• Task item
In the material below, find every line containing "yellow" and copy that line.

• Material supplied

○ ○ ○

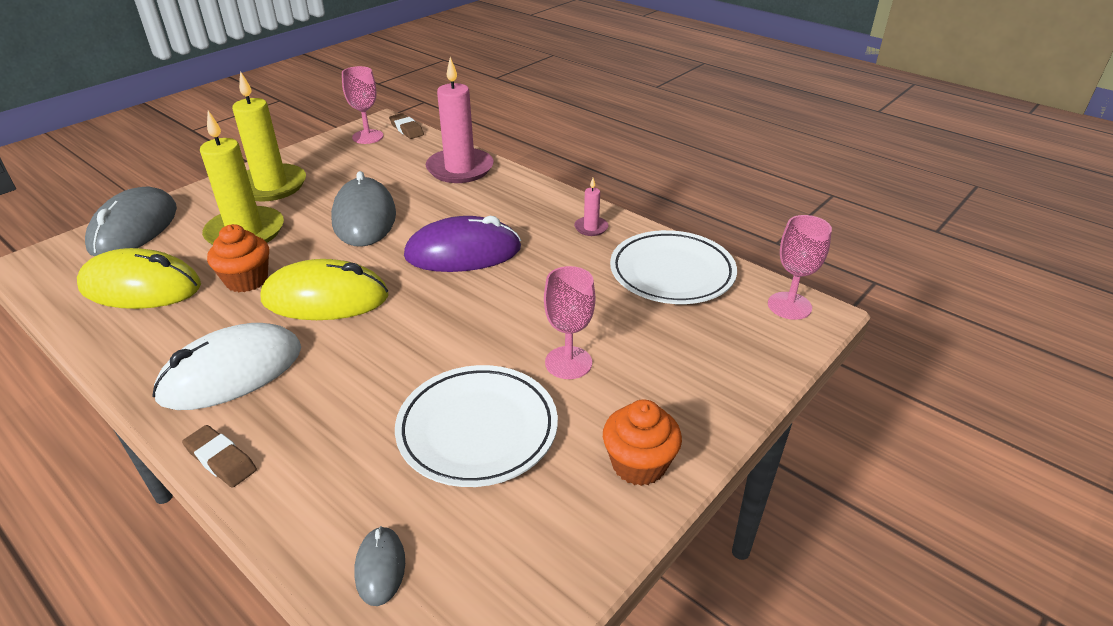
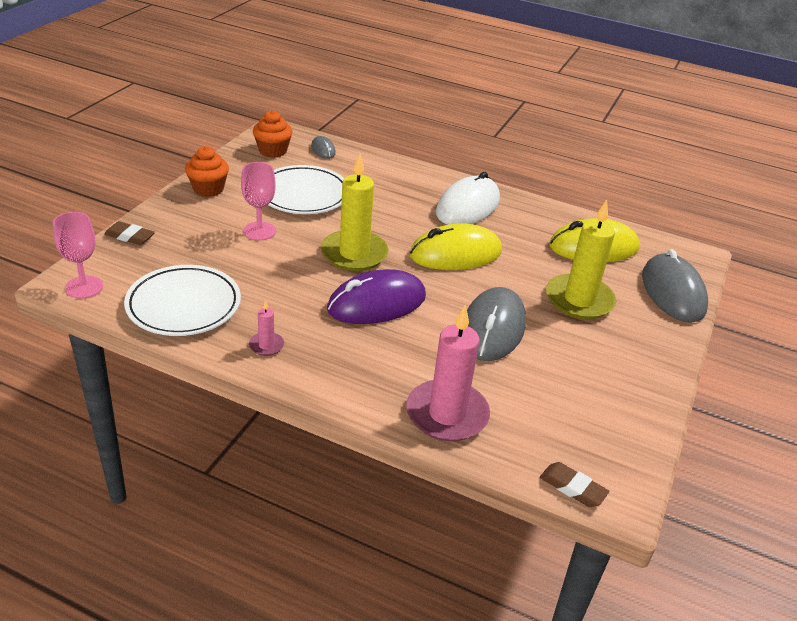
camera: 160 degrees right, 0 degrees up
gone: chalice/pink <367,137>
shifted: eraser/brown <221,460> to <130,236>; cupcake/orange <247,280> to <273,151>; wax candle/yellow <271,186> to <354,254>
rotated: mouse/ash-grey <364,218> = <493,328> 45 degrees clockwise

○ ○ ○

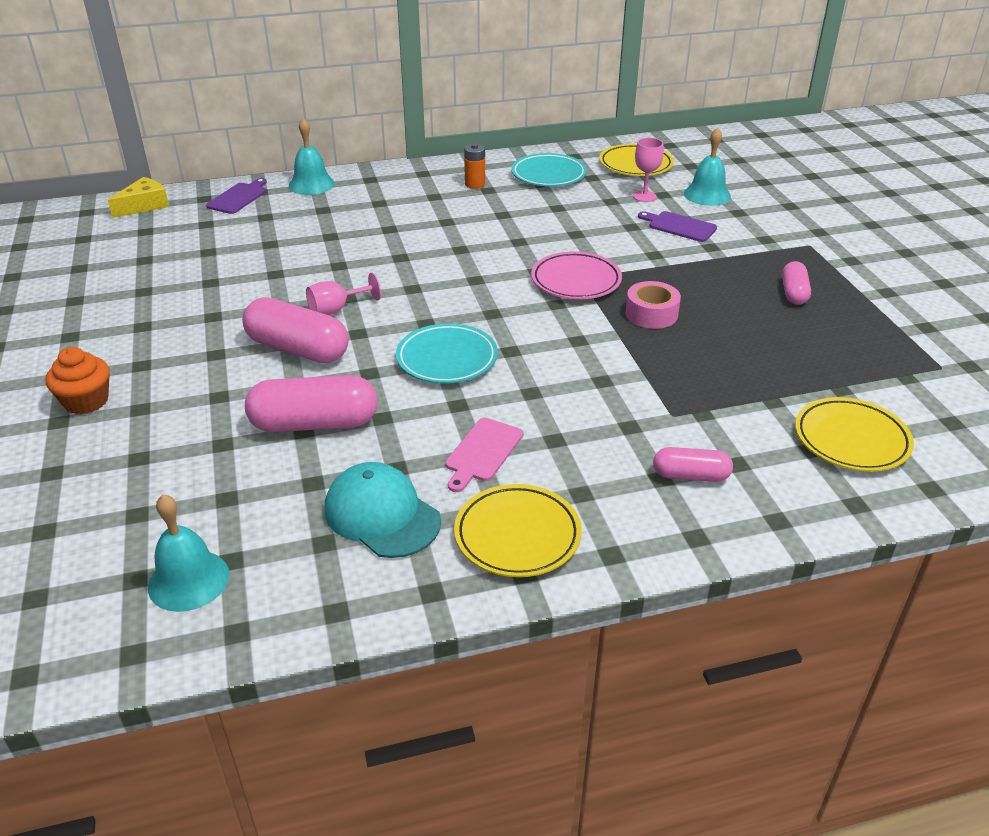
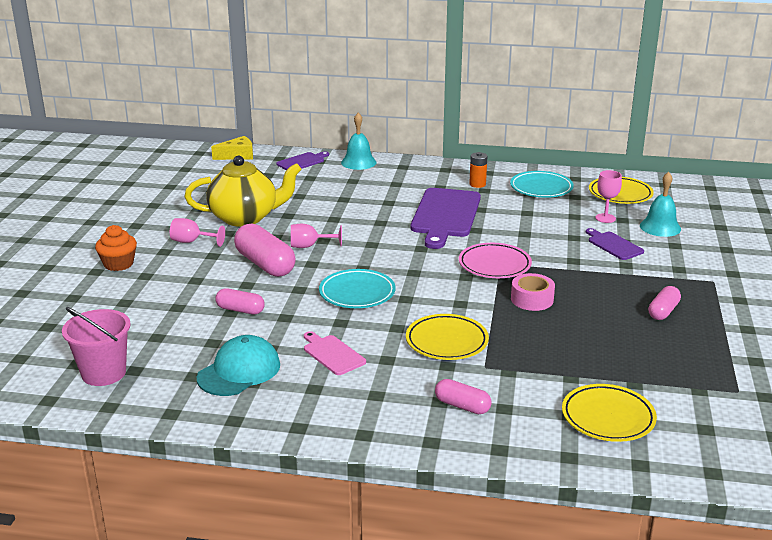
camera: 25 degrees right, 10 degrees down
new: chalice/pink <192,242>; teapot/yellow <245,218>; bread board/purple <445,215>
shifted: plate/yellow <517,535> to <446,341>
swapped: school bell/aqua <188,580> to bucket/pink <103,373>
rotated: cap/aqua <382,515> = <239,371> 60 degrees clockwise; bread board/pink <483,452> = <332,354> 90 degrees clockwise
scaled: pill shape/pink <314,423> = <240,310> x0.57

○ ○ ○

• Solution for this problem
shifted: eraser/brown <221,460> to <130,236>; cupcake/orange <247,280> to <273,151>; wax candle/yellow <271,186> to <354,254>
new: chalice/pink <192,242>; teapot/yellow <245,218>; bread board/purple <445,215>
shifted: plate/yellow <517,535> to <446,341>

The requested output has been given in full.